> _What to do_
Transcribe the data exactly, omitting whatever pictures it holds.

___ Provided entries

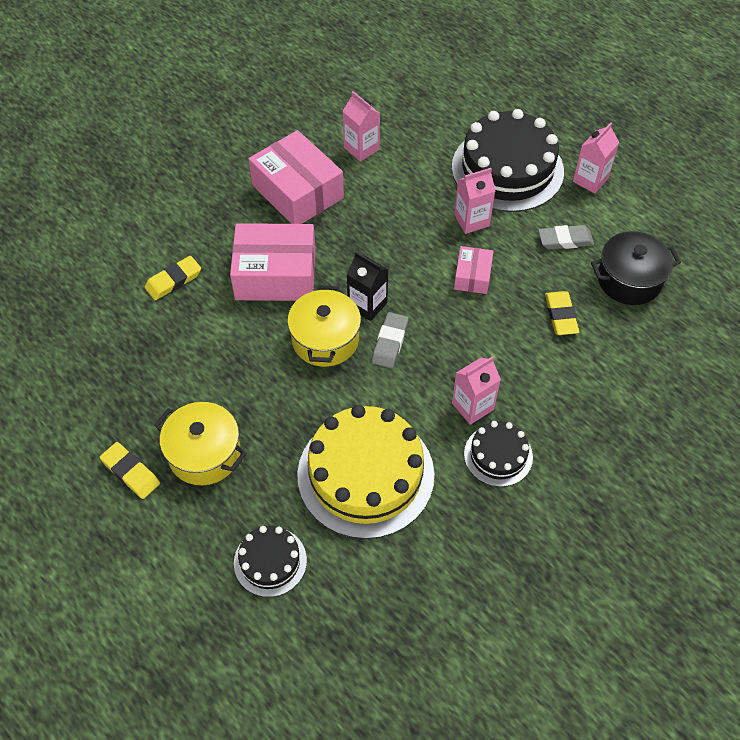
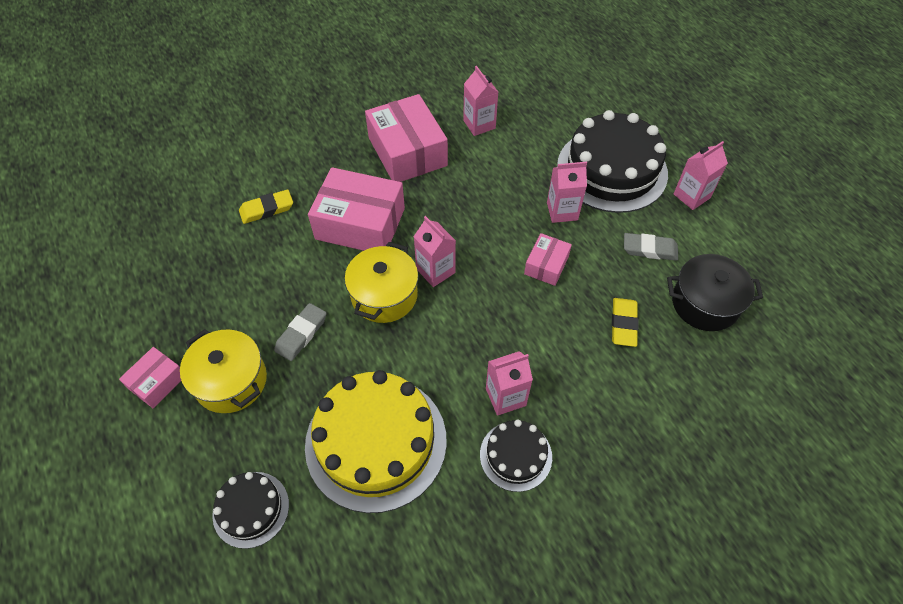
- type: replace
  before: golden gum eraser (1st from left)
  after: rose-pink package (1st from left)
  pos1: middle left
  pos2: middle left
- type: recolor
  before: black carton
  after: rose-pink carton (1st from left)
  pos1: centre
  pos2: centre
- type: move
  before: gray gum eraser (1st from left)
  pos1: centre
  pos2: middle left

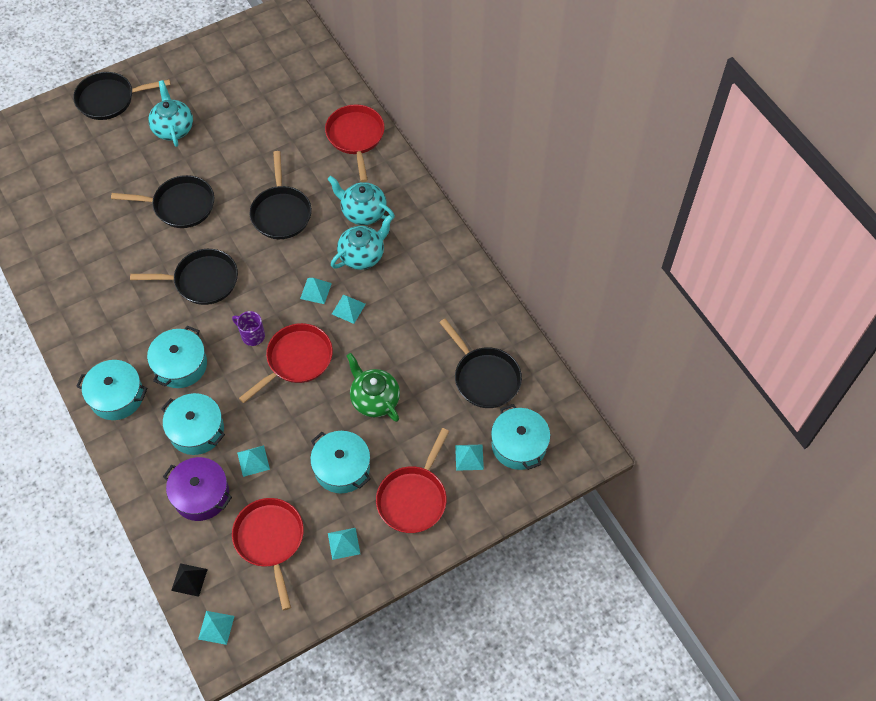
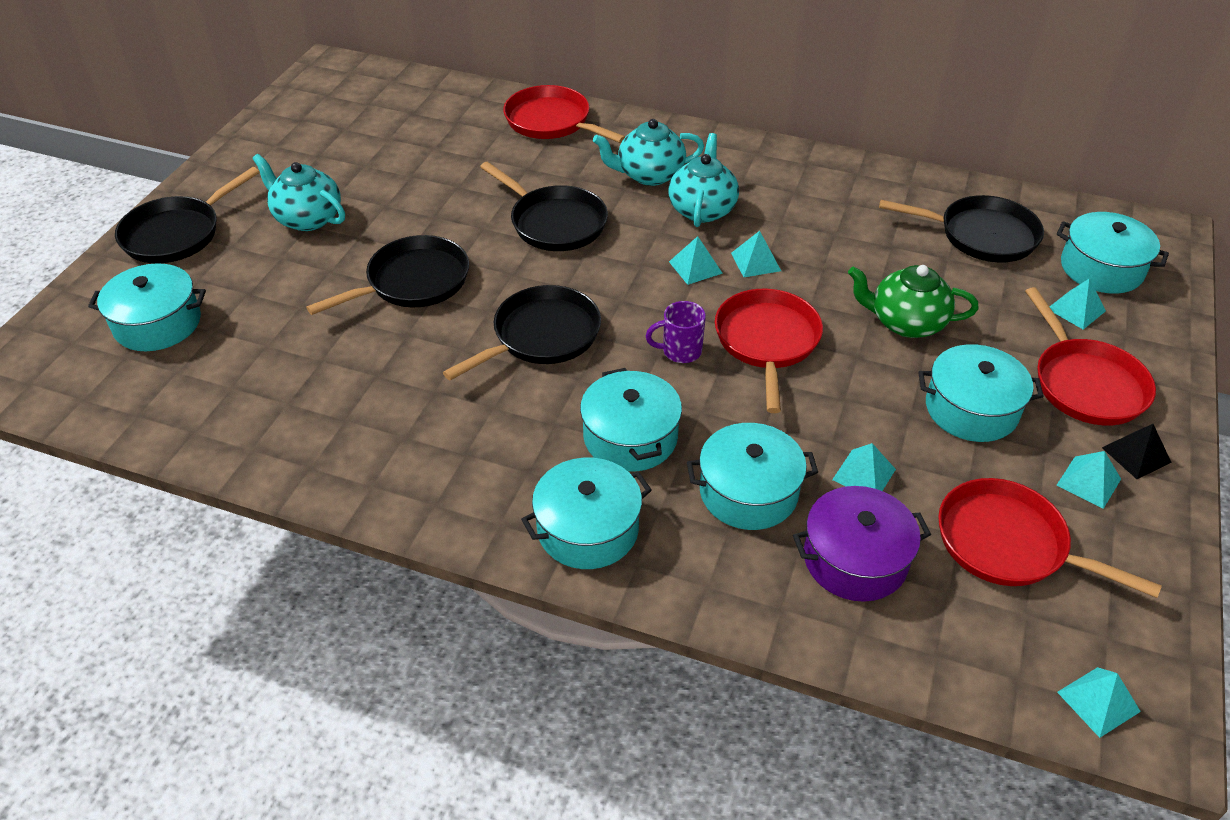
- type: move
  before: black pyramid shape
  pos1: bottom left
  pos2: middle right
- type: insert
  after: aqua stockpot (1st from left)
  pos2: middle left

______

> _Task result_
- type: replace
  before: golden gum eraser (1st from left)
  after: rose-pink package (1st from left)
  pos1: middle left
  pos2: middle left
- type: recolor
  before: black carton
  after: rose-pink carton (1st from left)
  pos1: centre
  pos2: centre
- type: move
  before: gray gum eraser (1st from left)
  pos1: centre
  pos2: middle left

- type: move
  before: black pyramid shape
  pos1: bottom left
  pos2: middle right
- type: insert
  after: aqua stockpot (1st from left)
  pos2: middle left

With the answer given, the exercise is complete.